REQUIRED ACTION
I need the number of lines in the data that include "fish"; reply with that number alone.

= = = = = = =

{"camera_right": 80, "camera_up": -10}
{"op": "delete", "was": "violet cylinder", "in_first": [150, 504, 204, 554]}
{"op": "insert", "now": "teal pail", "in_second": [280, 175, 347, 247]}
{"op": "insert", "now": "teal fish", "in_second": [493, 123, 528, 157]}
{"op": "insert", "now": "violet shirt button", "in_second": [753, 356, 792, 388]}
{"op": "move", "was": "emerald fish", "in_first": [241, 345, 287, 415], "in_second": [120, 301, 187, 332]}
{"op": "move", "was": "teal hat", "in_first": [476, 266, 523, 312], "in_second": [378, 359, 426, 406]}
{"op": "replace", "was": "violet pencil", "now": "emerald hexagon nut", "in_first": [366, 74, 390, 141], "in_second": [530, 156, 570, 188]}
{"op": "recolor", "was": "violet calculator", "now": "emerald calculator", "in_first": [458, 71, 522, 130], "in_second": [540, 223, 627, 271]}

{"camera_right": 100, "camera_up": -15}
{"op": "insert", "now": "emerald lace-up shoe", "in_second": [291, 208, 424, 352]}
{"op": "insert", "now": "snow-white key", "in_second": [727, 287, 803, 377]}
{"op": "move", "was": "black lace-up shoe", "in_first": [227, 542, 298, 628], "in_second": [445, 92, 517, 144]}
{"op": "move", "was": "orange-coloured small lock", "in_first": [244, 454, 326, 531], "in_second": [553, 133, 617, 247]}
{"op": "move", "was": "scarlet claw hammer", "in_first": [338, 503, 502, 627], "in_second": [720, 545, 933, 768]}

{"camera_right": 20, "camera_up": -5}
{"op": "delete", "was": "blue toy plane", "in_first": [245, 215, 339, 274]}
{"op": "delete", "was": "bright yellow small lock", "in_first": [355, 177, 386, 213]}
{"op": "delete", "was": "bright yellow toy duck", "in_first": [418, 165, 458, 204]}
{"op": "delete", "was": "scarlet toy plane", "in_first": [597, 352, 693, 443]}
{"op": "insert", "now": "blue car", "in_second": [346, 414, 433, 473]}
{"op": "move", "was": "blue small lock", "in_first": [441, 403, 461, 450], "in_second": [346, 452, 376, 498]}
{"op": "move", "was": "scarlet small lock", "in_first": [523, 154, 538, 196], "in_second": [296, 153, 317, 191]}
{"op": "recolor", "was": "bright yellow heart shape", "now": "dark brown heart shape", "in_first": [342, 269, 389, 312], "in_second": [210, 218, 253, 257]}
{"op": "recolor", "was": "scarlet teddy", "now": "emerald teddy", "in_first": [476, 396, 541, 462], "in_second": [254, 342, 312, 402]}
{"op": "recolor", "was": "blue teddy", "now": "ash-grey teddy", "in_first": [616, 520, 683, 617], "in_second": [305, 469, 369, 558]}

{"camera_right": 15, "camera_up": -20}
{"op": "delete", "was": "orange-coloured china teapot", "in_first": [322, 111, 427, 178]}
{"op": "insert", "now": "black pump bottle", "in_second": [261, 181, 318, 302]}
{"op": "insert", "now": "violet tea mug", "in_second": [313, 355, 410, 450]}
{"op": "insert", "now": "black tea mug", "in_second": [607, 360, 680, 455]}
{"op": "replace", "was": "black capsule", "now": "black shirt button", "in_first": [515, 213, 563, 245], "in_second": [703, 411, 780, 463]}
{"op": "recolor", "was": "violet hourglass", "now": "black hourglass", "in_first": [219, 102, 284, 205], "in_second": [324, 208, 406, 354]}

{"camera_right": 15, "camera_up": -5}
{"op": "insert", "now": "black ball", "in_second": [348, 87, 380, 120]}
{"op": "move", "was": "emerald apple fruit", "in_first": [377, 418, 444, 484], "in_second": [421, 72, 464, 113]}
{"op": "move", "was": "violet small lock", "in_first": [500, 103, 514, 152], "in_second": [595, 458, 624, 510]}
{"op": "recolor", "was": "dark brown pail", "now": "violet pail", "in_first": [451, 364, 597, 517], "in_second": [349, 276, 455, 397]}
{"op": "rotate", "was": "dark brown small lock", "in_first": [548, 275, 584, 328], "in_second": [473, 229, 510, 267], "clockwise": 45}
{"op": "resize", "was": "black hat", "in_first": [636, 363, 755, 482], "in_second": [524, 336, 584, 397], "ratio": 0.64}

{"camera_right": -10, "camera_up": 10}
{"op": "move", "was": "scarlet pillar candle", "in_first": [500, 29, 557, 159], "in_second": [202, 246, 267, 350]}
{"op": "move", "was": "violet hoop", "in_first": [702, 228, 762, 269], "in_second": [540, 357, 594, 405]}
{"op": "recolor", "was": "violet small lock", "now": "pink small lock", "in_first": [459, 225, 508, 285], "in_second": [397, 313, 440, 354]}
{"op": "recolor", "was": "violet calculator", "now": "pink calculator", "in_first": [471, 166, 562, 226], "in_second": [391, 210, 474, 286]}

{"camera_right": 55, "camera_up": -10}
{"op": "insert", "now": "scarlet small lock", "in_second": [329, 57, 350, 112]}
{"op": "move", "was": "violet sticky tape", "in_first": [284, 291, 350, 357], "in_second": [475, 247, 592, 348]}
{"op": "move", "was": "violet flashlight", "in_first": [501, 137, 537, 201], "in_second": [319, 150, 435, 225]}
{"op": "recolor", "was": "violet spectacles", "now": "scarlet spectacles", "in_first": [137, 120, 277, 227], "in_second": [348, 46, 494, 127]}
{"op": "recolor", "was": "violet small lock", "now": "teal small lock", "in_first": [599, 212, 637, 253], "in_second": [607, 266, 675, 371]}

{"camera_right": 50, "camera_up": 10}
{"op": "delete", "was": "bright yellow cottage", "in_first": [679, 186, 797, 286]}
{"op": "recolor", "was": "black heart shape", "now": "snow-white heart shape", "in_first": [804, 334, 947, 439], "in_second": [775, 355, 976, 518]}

= = = = = = =

SOLUTION FOR THIS EXERCISE
2